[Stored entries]
################

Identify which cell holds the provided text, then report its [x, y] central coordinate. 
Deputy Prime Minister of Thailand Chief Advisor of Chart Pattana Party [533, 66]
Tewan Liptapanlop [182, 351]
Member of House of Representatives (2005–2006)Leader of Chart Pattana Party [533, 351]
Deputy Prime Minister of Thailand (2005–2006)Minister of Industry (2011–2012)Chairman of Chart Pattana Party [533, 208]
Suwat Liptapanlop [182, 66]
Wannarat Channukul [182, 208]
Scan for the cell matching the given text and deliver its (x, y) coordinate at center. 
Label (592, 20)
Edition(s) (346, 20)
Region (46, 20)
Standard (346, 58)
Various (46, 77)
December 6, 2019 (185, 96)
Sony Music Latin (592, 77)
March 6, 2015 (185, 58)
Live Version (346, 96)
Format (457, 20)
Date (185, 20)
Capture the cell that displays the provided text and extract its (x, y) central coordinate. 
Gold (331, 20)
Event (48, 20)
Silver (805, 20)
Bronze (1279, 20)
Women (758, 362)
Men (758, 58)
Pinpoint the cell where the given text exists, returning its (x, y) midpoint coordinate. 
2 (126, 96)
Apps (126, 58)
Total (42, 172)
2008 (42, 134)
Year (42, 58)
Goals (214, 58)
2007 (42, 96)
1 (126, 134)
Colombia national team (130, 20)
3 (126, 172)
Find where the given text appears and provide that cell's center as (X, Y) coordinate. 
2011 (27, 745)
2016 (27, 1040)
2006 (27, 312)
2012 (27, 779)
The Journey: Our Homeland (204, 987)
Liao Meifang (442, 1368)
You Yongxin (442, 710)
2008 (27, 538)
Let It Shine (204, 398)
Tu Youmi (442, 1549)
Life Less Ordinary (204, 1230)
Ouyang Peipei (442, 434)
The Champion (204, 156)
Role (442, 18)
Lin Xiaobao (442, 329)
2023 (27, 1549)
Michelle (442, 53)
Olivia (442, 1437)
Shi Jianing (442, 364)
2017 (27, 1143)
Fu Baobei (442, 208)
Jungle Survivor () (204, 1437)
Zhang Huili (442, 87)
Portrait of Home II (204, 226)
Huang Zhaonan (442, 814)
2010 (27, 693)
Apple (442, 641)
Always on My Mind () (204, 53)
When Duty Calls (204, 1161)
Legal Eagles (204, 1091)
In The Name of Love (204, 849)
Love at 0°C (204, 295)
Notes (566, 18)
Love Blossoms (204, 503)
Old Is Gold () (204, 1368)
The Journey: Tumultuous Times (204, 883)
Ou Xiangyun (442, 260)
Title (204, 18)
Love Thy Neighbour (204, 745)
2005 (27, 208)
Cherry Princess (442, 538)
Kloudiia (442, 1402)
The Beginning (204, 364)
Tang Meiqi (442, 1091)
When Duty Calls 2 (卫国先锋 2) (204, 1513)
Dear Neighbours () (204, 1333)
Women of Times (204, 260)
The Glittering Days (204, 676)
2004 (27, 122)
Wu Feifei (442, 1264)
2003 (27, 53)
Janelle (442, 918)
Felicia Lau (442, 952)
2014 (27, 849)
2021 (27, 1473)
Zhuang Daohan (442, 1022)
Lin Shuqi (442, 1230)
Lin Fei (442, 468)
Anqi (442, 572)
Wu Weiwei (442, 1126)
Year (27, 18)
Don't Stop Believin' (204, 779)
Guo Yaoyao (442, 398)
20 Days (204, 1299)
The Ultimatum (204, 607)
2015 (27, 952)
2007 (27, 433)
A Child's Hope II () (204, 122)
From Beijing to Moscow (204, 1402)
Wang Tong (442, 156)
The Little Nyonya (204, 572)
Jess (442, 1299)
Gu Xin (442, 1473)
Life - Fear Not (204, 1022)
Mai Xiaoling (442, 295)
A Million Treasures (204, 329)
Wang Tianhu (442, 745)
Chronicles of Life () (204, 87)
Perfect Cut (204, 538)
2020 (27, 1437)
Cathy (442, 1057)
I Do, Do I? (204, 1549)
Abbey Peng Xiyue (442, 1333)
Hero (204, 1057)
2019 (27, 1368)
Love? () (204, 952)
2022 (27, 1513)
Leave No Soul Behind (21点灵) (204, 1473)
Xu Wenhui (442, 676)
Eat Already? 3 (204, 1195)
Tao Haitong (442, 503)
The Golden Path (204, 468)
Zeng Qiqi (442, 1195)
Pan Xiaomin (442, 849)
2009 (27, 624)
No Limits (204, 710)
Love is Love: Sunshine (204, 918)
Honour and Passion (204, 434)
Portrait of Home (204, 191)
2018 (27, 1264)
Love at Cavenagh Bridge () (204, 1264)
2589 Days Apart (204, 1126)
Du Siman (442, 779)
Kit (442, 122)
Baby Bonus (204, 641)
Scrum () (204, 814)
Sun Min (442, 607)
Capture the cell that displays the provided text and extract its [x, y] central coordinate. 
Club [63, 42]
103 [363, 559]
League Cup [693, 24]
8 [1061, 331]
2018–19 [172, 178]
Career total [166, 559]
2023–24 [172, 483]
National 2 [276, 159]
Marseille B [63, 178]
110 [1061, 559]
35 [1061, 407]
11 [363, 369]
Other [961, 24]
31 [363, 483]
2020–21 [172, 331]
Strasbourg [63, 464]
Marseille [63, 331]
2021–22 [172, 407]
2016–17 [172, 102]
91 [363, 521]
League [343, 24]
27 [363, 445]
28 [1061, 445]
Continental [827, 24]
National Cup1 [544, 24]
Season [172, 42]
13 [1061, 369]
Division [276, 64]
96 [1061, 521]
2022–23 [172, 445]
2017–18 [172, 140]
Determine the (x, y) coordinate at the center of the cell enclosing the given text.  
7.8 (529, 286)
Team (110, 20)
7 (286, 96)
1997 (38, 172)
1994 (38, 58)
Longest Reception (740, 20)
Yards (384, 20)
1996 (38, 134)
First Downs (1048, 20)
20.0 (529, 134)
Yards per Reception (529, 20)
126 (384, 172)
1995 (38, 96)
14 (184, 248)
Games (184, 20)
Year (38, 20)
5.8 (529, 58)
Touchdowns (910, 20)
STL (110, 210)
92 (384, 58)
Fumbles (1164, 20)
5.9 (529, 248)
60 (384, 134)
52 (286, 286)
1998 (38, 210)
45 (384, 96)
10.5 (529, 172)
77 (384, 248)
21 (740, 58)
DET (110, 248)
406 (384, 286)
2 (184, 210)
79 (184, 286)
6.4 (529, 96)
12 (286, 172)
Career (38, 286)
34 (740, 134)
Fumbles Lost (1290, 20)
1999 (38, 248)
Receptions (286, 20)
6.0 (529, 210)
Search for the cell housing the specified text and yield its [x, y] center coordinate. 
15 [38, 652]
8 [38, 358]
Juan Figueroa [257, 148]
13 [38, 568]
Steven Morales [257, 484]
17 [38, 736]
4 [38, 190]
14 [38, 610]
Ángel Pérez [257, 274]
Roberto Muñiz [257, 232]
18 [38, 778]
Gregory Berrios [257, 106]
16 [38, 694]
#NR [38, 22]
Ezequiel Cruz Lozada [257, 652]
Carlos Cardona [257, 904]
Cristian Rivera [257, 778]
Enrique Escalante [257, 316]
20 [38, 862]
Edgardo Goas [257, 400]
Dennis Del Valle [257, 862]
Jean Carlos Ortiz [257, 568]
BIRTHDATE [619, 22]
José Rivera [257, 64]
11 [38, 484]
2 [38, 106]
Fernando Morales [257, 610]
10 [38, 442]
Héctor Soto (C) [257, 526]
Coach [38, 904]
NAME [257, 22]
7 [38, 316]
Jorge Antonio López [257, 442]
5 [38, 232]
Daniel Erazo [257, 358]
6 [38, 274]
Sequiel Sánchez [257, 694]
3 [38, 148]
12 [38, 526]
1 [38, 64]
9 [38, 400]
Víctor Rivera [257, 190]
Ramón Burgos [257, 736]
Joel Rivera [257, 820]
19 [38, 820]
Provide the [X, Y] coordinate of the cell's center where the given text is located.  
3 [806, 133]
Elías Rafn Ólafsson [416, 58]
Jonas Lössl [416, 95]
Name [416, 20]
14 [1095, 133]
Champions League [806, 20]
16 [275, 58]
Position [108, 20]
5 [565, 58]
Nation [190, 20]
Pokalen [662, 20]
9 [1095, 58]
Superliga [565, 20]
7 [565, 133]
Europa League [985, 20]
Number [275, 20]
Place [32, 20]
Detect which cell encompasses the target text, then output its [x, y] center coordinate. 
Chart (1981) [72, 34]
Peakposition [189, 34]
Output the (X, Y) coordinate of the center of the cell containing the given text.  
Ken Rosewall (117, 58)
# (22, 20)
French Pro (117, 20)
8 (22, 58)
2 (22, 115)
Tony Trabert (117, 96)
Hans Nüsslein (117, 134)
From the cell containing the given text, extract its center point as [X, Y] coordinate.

################

> **Work to do**:
Please rewrite the data from its start through the line containing "Apps (126, 58)", replacing "coordinate" with "position" and leaving everything else unchanged.

> **Written reply**:
Identify which cell holds the provided text, then report its [x, y] central position. 
Deputy Prime Minister of Thailand Chief Advisor of Chart Pattana Party [533, 66]
Tewan Liptapanlop [182, 351]
Member of House of Representatives (2005–2006)Leader of Chart Pattana Party [533, 351]
Deputy Prime Minister of Thailand (2005–2006)Minister of Industry (2011–2012)Chairman of Chart Pattana Party [533, 208]
Suwat Liptapanlop [182, 66]
Wannarat Channukul [182, 208]
Scan for the cell matching the given text and deliver its (x, y) position at center. 
Label (592, 20)
Edition(s) (346, 20)
Region (46, 20)
Standard (346, 58)
Various (46, 77)
December 6, 2019 (185, 96)
Sony Music Latin (592, 77)
March 6, 2015 (185, 58)
Live Version (346, 96)
Format (457, 20)
Date (185, 20)
Capture the cell that displays the provided text and extract its (x, y) central position. 
Gold (331, 20)
Event (48, 20)
Silver (805, 20)
Bronze (1279, 20)
Women (758, 362)
Men (758, 58)
Pinpoint the cell where the given text exists, returning its (x, y) midpoint position. 
2 (126, 96)
Apps (126, 58)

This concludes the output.